__Task prompt__
Reproduce every record below word for word, leaving out the pictures.

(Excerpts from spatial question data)
+++

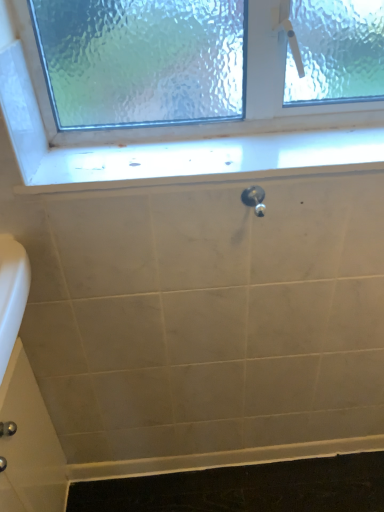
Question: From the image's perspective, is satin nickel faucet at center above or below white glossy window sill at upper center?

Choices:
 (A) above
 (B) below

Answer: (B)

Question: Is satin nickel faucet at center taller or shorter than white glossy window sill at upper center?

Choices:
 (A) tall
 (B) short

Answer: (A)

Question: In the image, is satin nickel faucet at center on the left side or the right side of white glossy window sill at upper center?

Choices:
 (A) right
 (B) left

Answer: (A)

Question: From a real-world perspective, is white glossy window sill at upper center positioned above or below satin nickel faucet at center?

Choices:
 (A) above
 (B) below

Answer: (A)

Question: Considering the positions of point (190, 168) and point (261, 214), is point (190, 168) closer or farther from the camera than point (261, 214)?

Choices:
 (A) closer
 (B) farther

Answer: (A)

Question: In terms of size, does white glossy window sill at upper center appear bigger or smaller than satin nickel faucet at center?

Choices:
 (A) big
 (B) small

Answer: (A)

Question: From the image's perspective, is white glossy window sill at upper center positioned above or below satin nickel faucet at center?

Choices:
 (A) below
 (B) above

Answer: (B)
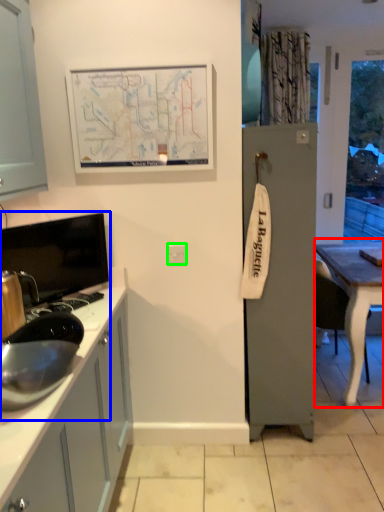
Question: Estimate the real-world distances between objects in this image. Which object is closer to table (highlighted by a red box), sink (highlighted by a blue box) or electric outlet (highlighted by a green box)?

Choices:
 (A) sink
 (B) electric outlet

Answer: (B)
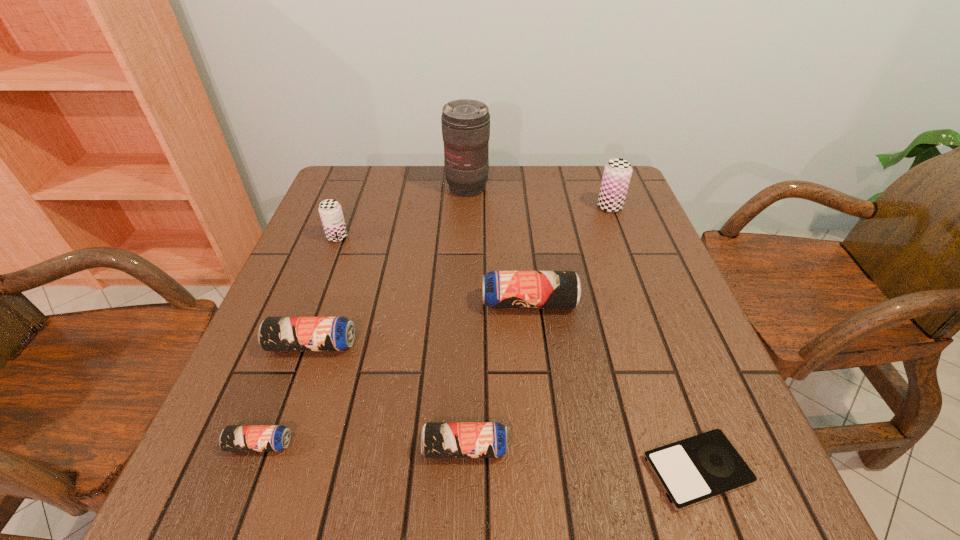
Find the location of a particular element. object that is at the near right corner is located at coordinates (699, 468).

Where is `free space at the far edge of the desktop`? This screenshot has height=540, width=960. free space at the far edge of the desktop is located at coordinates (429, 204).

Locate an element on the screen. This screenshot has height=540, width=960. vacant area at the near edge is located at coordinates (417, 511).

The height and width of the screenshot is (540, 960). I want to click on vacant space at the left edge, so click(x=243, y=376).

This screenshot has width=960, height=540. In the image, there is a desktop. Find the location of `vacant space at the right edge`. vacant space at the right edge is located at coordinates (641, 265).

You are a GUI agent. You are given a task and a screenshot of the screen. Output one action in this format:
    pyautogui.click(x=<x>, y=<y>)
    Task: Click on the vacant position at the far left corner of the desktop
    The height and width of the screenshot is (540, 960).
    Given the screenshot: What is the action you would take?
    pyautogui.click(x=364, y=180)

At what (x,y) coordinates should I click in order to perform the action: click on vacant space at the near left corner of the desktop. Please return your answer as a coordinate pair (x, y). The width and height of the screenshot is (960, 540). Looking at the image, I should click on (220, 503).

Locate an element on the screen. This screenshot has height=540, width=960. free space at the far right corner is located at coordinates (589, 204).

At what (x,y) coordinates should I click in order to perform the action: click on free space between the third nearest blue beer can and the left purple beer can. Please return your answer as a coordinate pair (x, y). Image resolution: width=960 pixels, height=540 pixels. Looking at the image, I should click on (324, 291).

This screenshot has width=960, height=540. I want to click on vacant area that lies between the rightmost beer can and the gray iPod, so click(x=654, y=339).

+++

__Answer for the task__
Question: From the image's perspective, is satin nickel faucet at center above or below white glossy window sill at upper center?

Choices:
 (A) above
 (B) below

Answer: (B)

Question: Is satin nickel faucet at center taller or shorter than white glossy window sill at upper center?

Choices:
 (A) tall
 (B) short

Answer: (A)

Question: In the image, is satin nickel faucet at center on the left side or the right side of white glossy window sill at upper center?

Choices:
 (A) right
 (B) left

Answer: (A)

Question: From a real-world perspective, is white glossy window sill at upper center positioned above or below satin nickel faucet at center?

Choices:
 (A) above
 (B) below

Answer: (A)

Question: Considering the positions of point (190, 168) and point (261, 214), is point (190, 168) closer or farther from the camera than point (261, 214)?

Choices:
 (A) closer
 (B) farther

Answer: (A)

Question: In terms of size, does white glossy window sill at upper center appear bigger or smaller than satin nickel faucet at center?

Choices:
 (A) big
 (B) small

Answer: (A)

Question: From the image's perspective, is white glossy window sill at upper center positioned above or below satin nickel faucet at center?

Choices:
 (A) below
 (B) above

Answer: (B)
Question: Estimate the real-world distances between objects in this image. Which object is closer to table (highlighted by a red box), sink (highlighted by a blue box) or electric outlet (highlighted by a green box)?

Choices:
 (A) sink
 (B) electric outlet

Answer: (B)
Find the location of a particular element. object that is at the near right corner is located at coordinates (699, 468).

Where is `free space at the far edge of the desktop`? This screenshot has height=540, width=960. free space at the far edge of the desktop is located at coordinates (429, 204).

Locate an element on the screen. This screenshot has height=540, width=960. vacant area at the near edge is located at coordinates (417, 511).

The height and width of the screenshot is (540, 960). I want to click on vacant space at the left edge, so click(x=243, y=376).

This screenshot has width=960, height=540. In the image, there is a desktop. Find the location of `vacant space at the right edge`. vacant space at the right edge is located at coordinates (641, 265).

You are a GUI agent. You are given a task and a screenshot of the screen. Output one action in this format:
    pyautogui.click(x=<x>, y=<y>)
    Task: Click on the vacant position at the far left corner of the desktop
    The height and width of the screenshot is (540, 960).
    Given the screenshot: What is the action you would take?
    pyautogui.click(x=364, y=180)

At what (x,y) coordinates should I click in order to perform the action: click on vacant space at the near left corner of the desktop. Please return your answer as a coordinate pair (x, y). The width and height of the screenshot is (960, 540). Looking at the image, I should click on (220, 503).

Locate an element on the screen. This screenshot has height=540, width=960. free space at the far right corner is located at coordinates (589, 204).

At what (x,y) coordinates should I click in order to perform the action: click on free space between the third nearest blue beer can and the left purple beer can. Please return your answer as a coordinate pair (x, y). Image resolution: width=960 pixels, height=540 pixels. Looking at the image, I should click on (324, 291).

This screenshot has width=960, height=540. I want to click on vacant area that lies between the rightmost beer can and the gray iPod, so click(x=654, y=339).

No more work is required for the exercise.